_Available data:_
********************
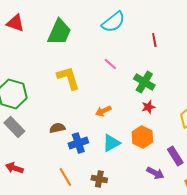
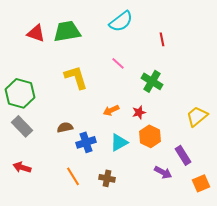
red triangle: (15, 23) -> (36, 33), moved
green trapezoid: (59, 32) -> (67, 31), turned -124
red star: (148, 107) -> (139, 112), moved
********************
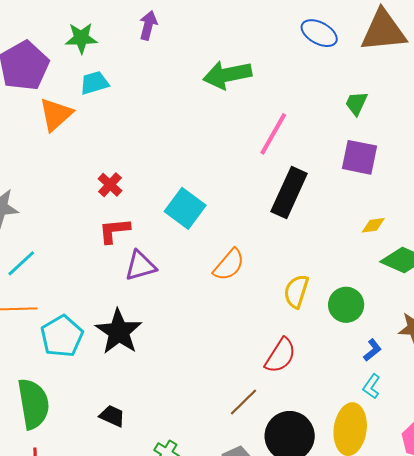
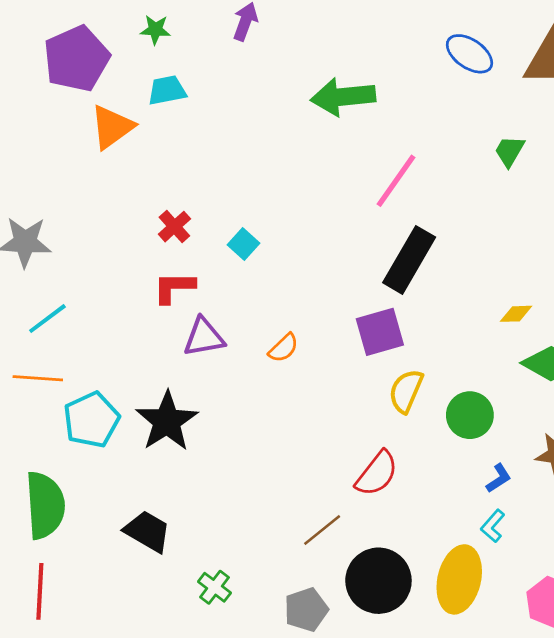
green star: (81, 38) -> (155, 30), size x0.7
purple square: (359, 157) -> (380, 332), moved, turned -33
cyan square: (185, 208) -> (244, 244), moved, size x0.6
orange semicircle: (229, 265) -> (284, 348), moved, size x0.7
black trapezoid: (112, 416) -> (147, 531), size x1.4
********************
Return every line of the preceding records in which the word "turned" appears.

_Result of the exercise:_
green trapezoid: (59, 32) -> (67, 31), turned -124
purple square: (359, 157) -> (380, 332), moved, turned -33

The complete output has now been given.